Top of Material provided
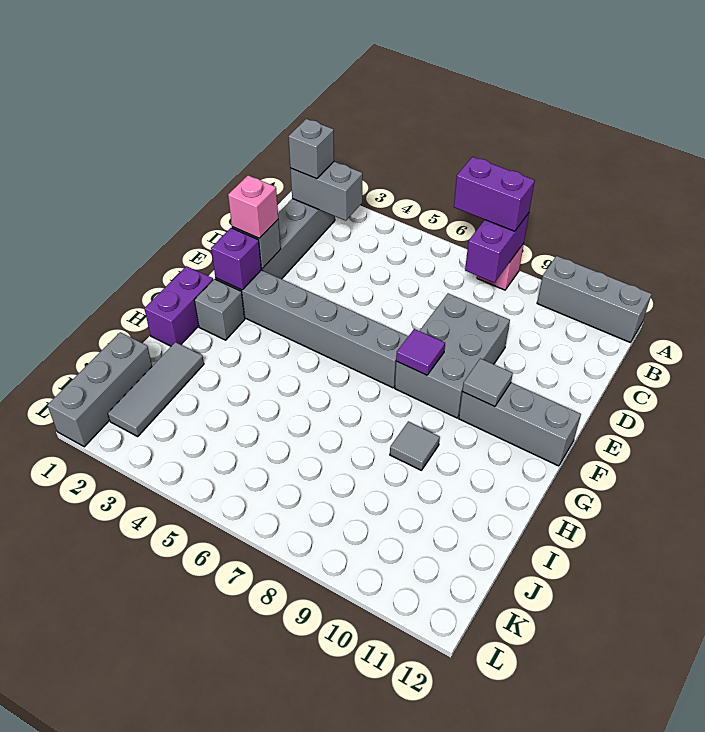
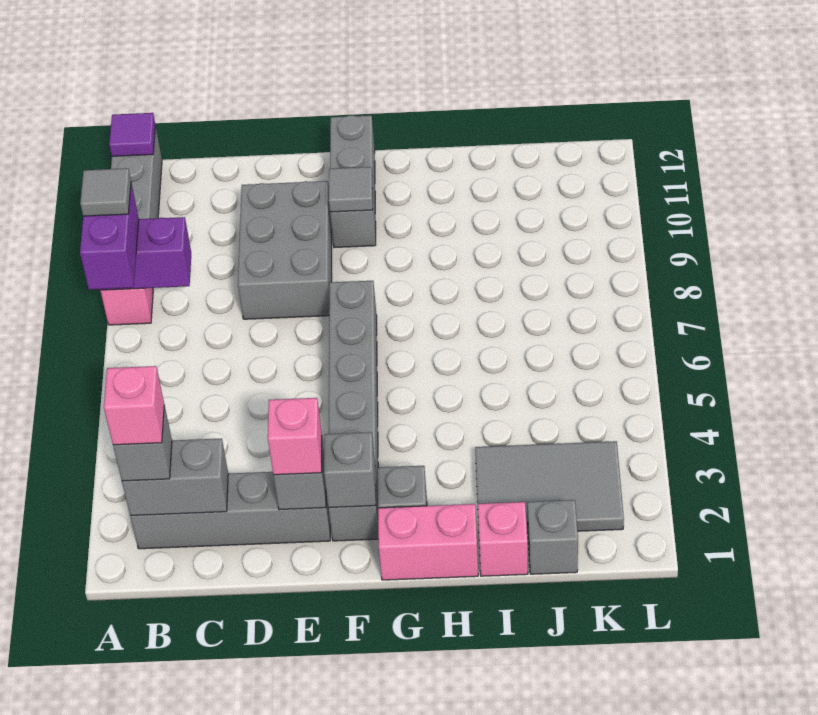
grey brick B2:B3 level 2 -> grey brick B2:C2 level 2
none -> pink brick B2 level 4
grey brick D8:F9 level 1 -> grey brick D8:E10 level 1
purple brick F2 level 2 -> grey brick F2 level 2
purple tile F8 level 2 -> purple tile A12 level 2
purple brick G1:H1 level 1 -> pink brick G1:H1 level 1
grey tile H9 level 1 -> grey tile A8 level 4
none -> pink brick I1 level 1
grey tile I2:K2 level 1 -> grey tile I2:K3 level 1
grey brick J1:L1 level 1 -> grey brick J1 level 1

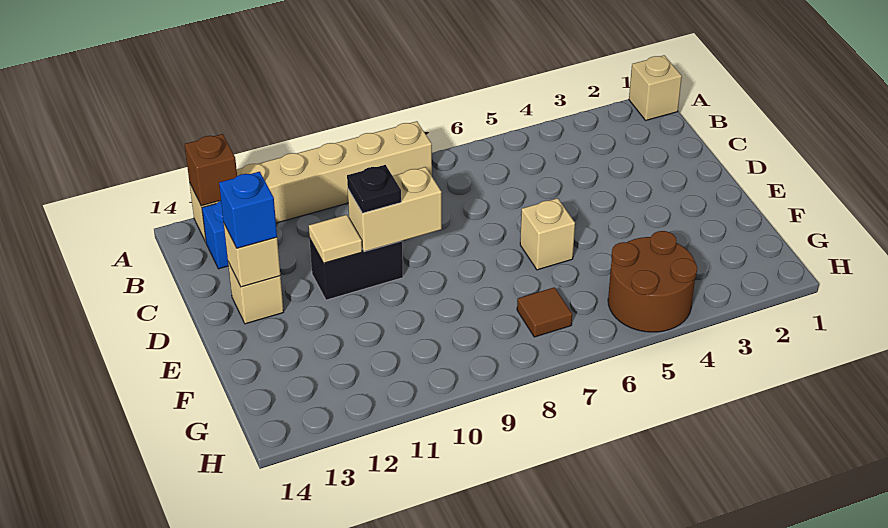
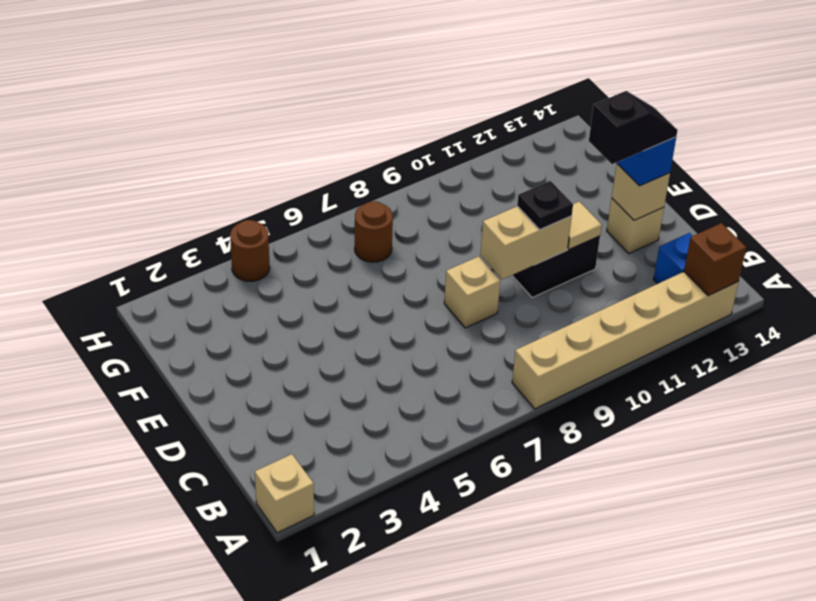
none -> black slope D12:D13 level 4 top 12
tan brick E6 level 1 -> tan brick D8 level 1
brown round brick G4:H5 level 1 -> brown round brick H4 level 1
brown tile G7 level 1 -> brown round brick G7 level 1

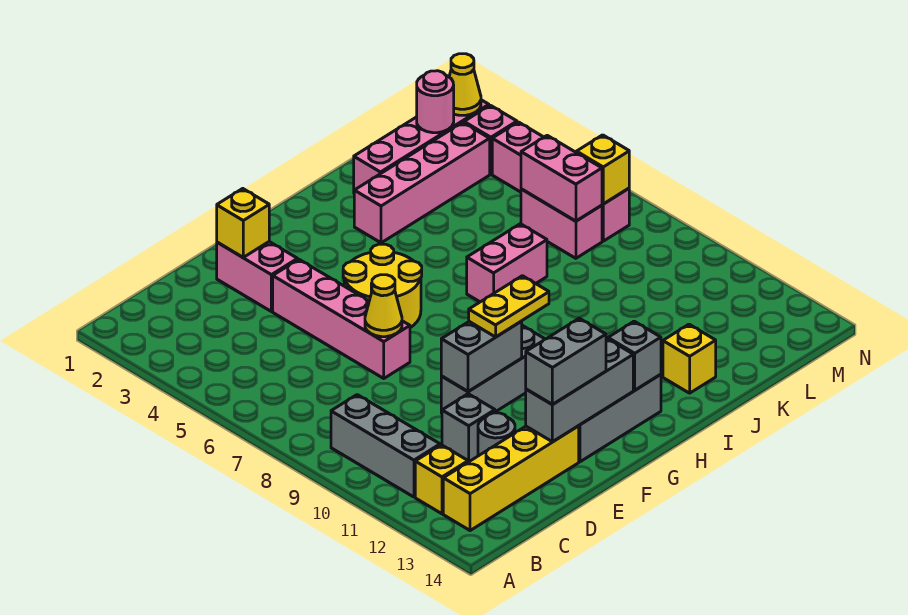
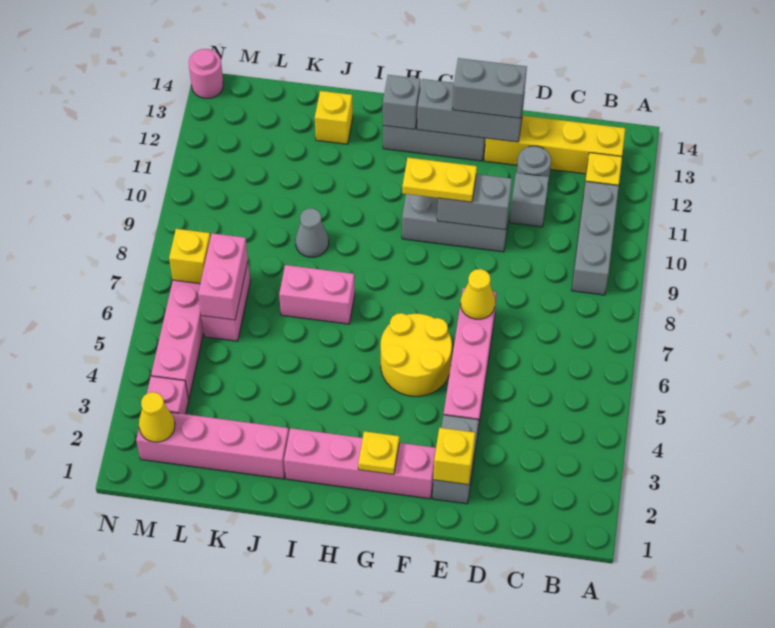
pink brick E2:E3 level 1 -> grey brick E2:E3 level 1
none -> yellow plate G2 level 2
pink brick I3:L3 level 1 -> pink brick F2:I2 level 1
none -> grey cone J9 level 1
pink round brick L2 level 2 -> pink round brick N14 level 1

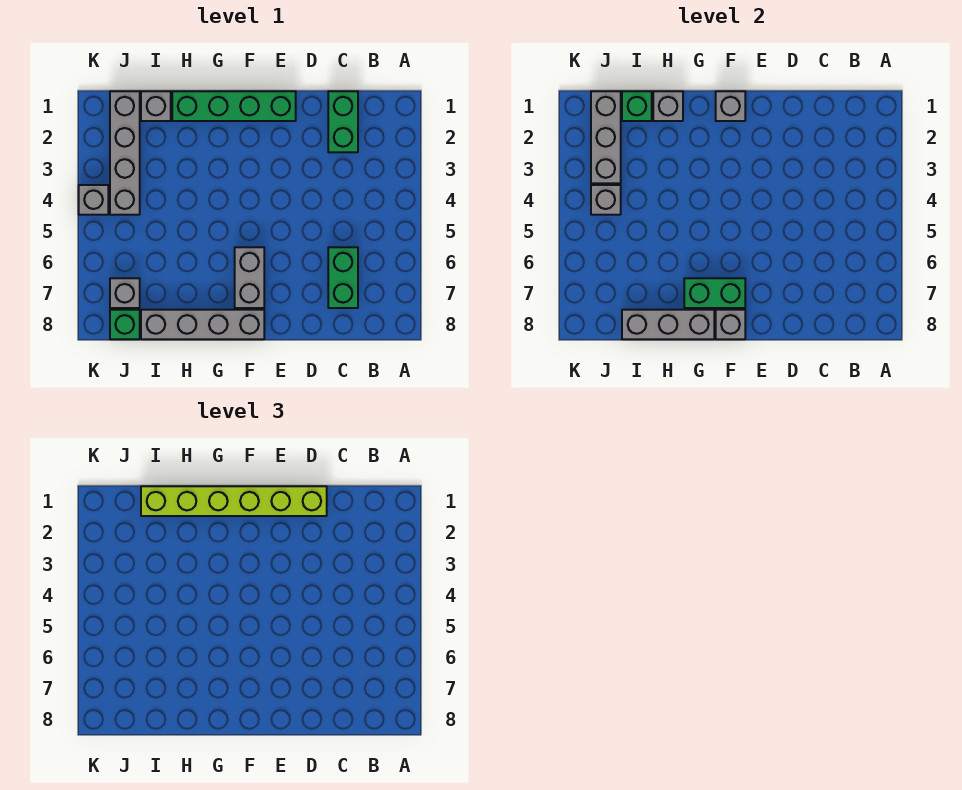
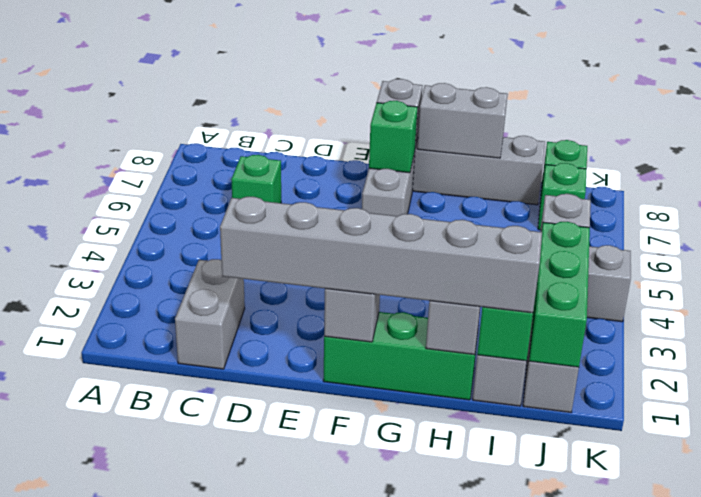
green brick C1:C2 level 1 -> grey brick C1:C2 level 1
green brick C6:C7 level 1 -> green brick C6 level 1
lime brick D1:I1 level 3 -> grey brick D1:I1 level 3
green brick E1:H1 level 1 -> green brick F1:H1 level 1
green brick F7:G7 level 2 -> green brick F7 level 2
grey brick G8:I8 level 2 -> grey brick G8:H8 level 2
grey brick J1:J3 level 2 -> green brick J1:J3 level 2
grey brick J7 level 1 -> green brick J7 level 1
Bottom of Material provided
◆ Required work
Your answer should be one number: the count of lines in the data above that include the word "brown".

◆ Task result
2